_Task details_
Among the entries below, copy every line that carries the word "cyan".

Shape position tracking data
******

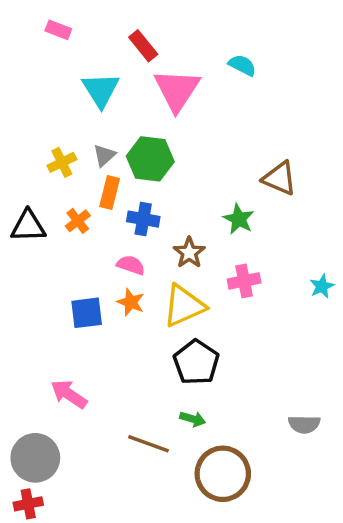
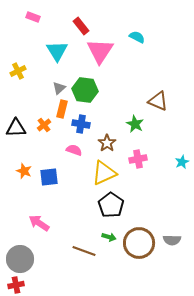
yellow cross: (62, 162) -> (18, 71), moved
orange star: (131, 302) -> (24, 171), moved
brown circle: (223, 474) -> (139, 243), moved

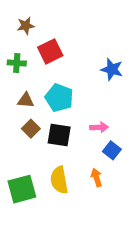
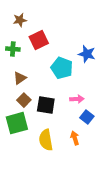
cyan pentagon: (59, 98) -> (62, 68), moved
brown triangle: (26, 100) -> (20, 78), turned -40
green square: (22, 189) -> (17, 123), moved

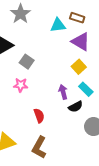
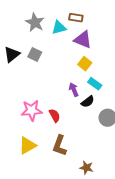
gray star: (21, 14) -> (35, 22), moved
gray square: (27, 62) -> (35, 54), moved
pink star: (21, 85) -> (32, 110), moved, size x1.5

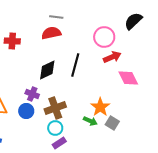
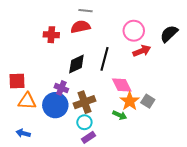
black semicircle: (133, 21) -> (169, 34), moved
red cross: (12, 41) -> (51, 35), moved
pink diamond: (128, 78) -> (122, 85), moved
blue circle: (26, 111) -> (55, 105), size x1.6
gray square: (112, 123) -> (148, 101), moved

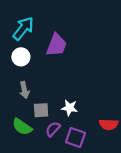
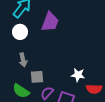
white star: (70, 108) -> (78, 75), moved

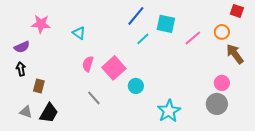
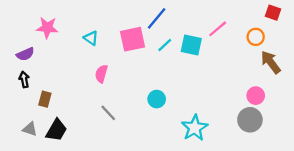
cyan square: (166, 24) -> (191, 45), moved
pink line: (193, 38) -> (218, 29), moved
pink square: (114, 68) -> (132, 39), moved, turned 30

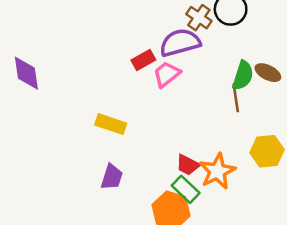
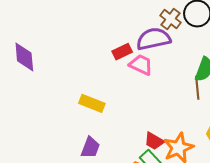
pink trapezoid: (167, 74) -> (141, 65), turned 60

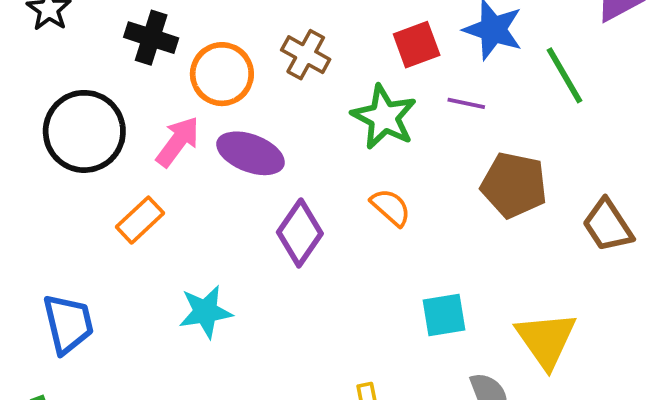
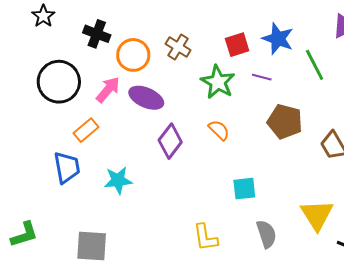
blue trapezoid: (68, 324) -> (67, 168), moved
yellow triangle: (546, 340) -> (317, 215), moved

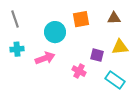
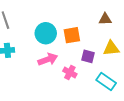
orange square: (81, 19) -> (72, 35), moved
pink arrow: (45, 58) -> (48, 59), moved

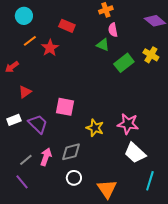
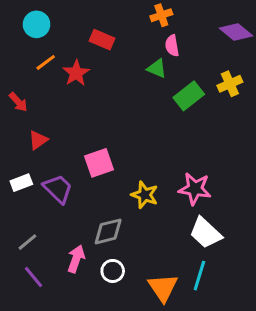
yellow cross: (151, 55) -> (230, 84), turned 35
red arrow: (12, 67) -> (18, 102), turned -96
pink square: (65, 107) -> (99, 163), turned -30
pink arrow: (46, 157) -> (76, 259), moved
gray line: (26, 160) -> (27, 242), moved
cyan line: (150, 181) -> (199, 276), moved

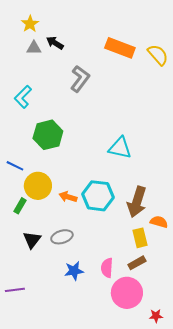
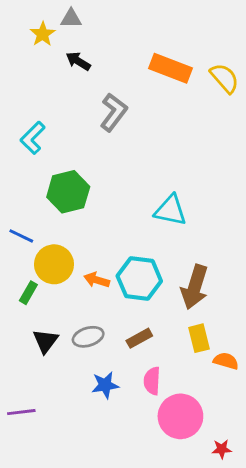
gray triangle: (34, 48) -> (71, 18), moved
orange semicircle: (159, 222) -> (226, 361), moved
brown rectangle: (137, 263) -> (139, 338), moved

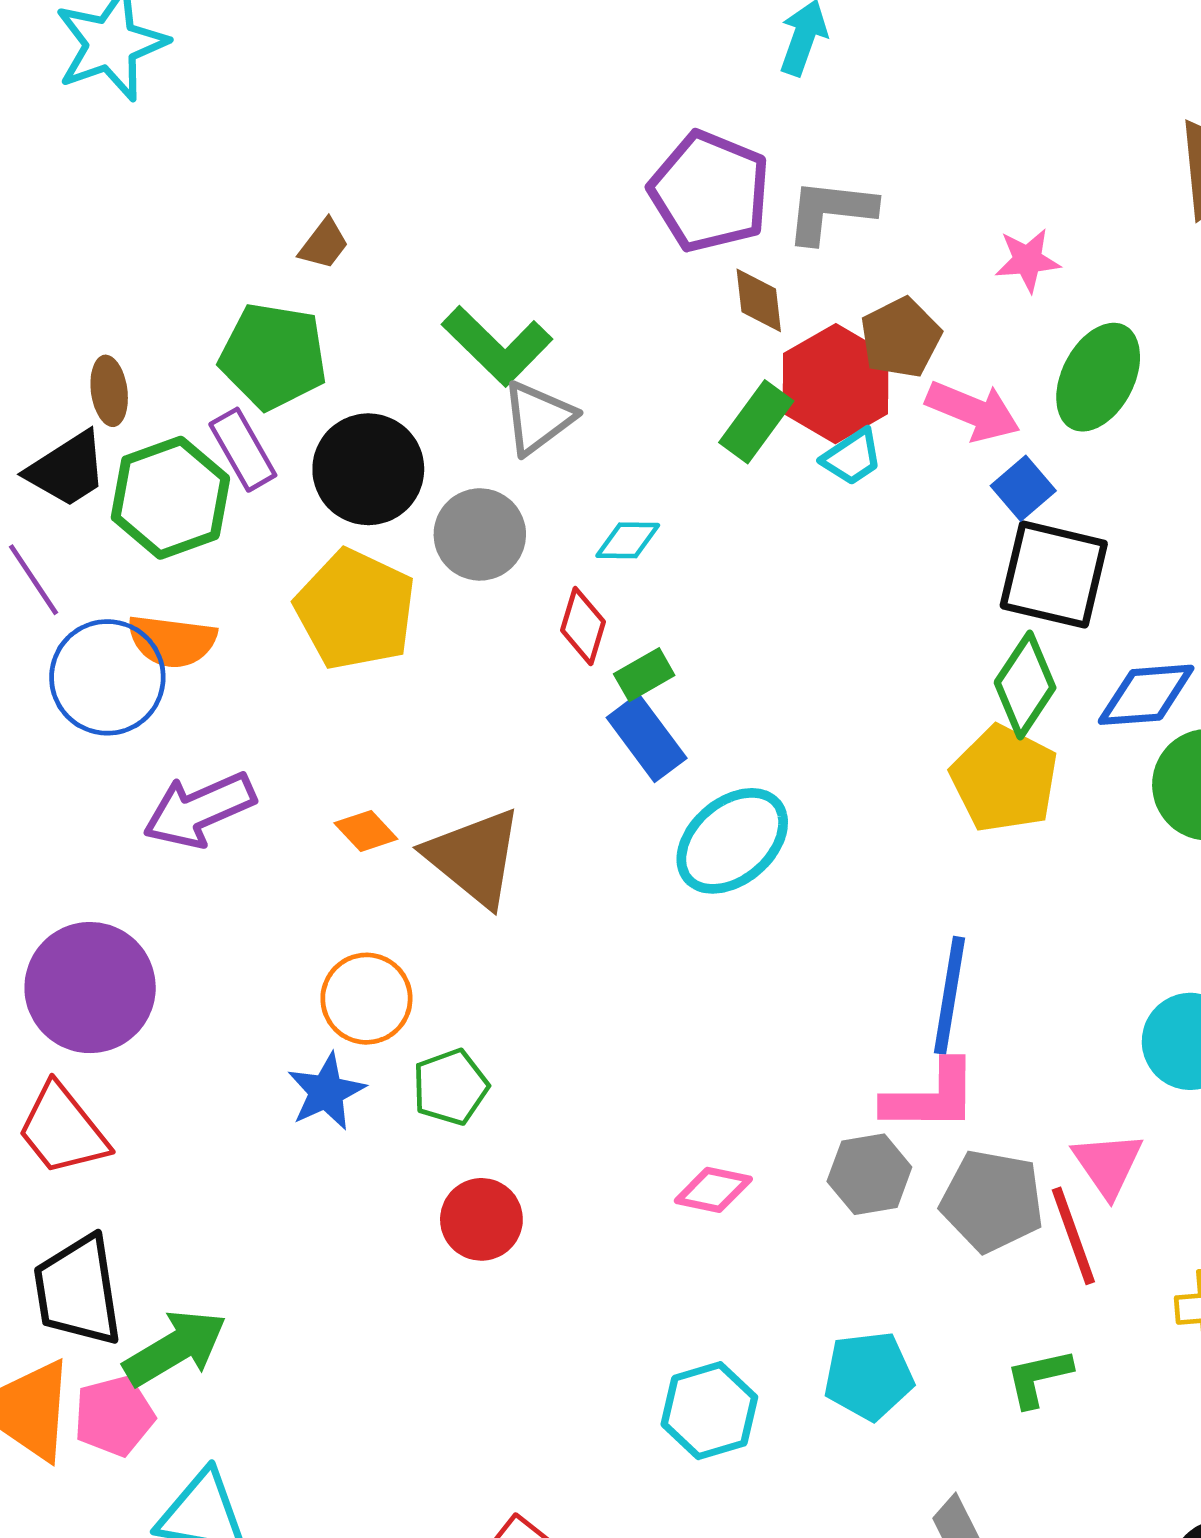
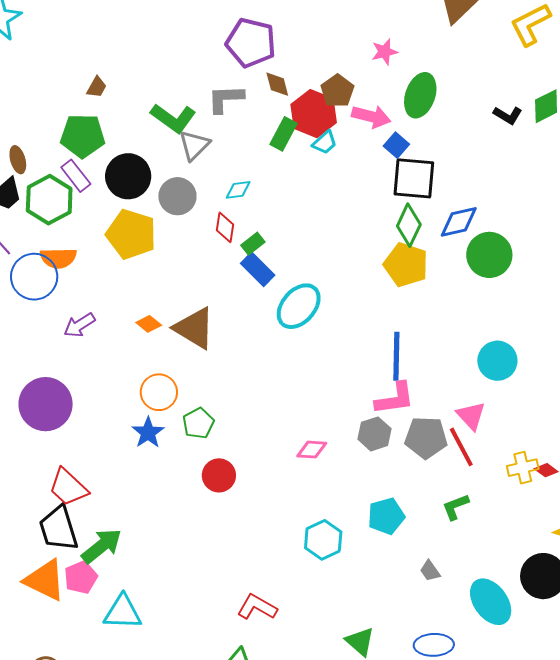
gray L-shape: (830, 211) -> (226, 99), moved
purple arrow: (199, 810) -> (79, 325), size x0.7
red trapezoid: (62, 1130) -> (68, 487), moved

******

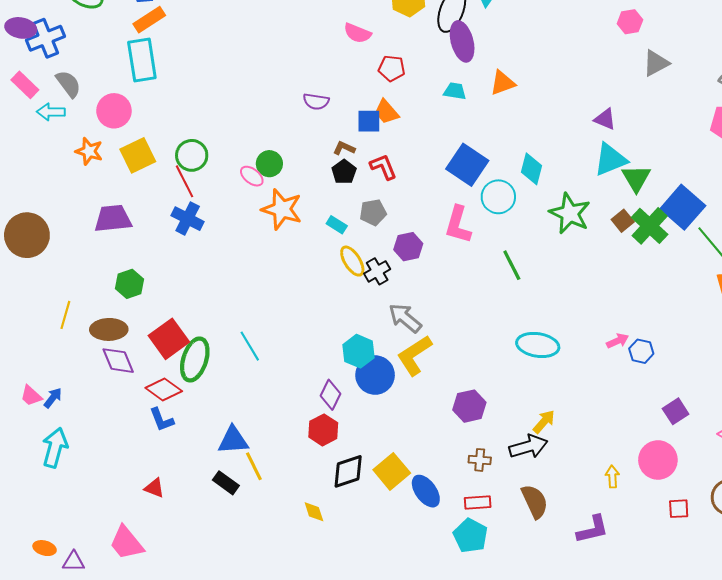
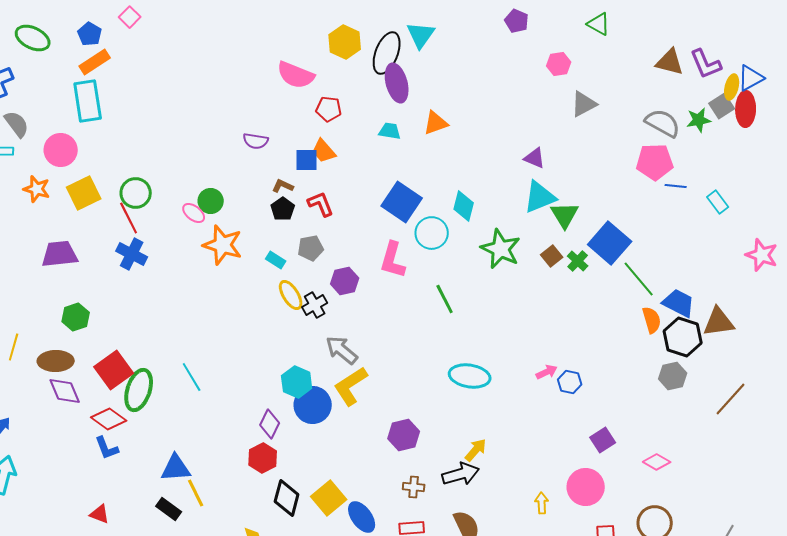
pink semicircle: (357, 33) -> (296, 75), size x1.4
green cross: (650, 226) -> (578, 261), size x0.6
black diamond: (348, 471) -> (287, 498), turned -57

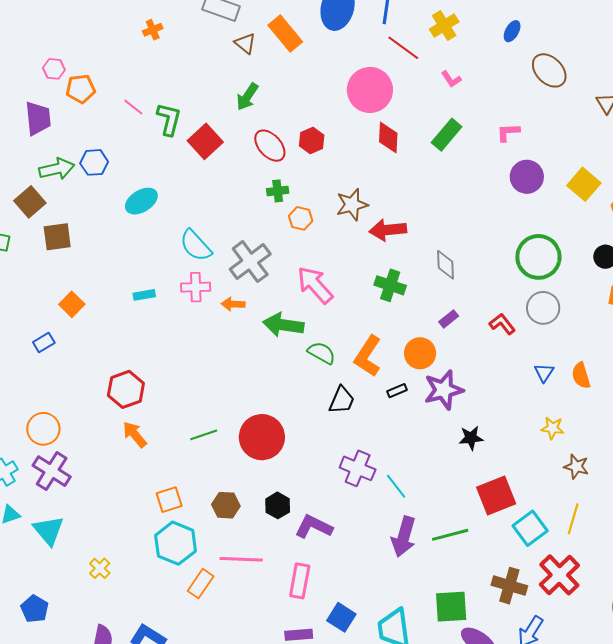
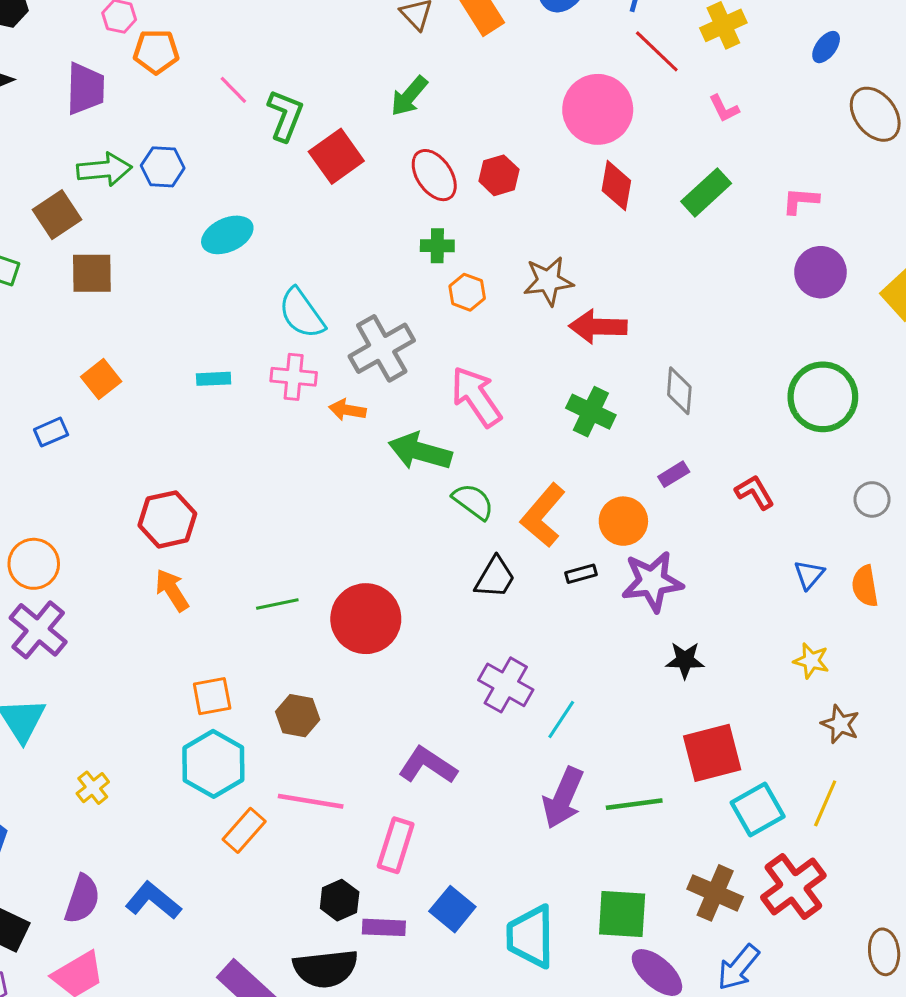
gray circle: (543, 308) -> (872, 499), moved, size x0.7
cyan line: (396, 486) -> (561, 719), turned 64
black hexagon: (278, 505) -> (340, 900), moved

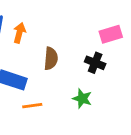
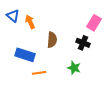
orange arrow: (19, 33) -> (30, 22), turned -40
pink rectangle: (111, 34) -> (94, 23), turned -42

******

_Response below_
cyan pentagon: (59, 98) -> (62, 68), moved
cyan square: (166, 24) -> (191, 45), moved
cyan line: (150, 181) -> (199, 276), moved
cyan line: (396, 486) -> (561, 719), turned 64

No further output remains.